■ About this exercise
Every line of the listing below is to be duplicated exactly, with the pictures left out.

■ Given material

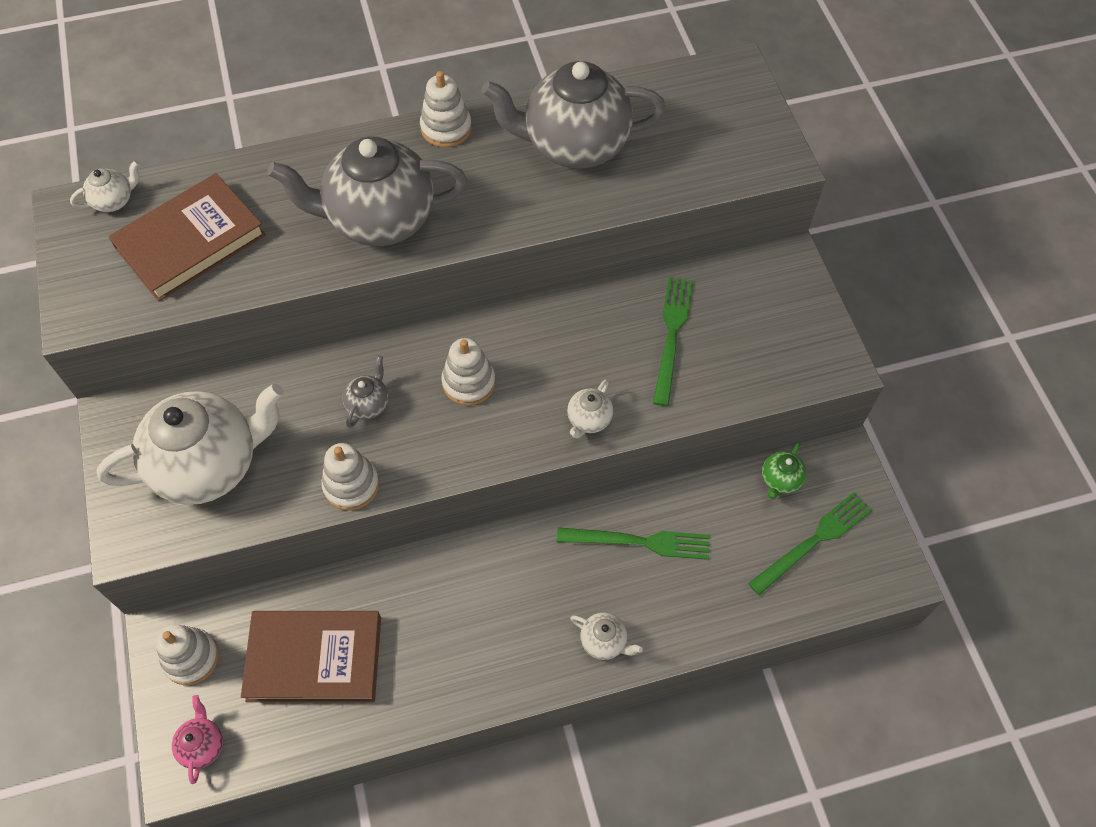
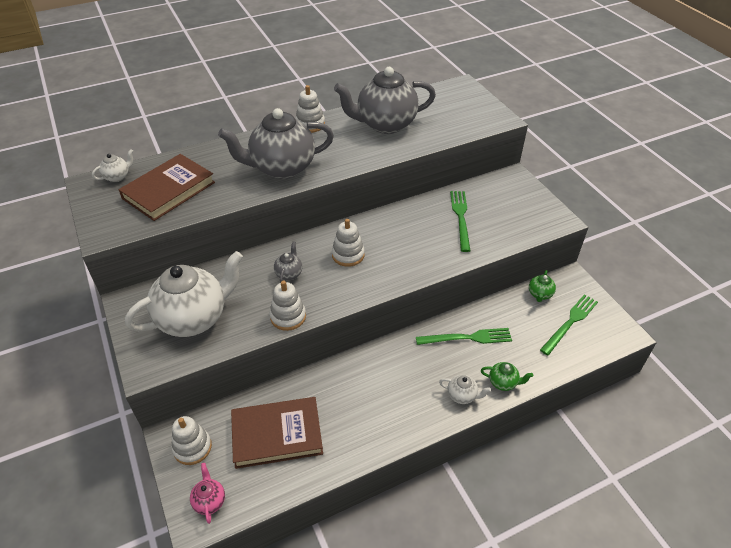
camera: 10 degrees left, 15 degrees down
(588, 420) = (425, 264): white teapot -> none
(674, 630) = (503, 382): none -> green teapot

■ Response
camera: 10 degrees left, 15 degrees down
(588, 420) = (425, 264): white teapot -> none
(674, 630) = (503, 382): none -> green teapot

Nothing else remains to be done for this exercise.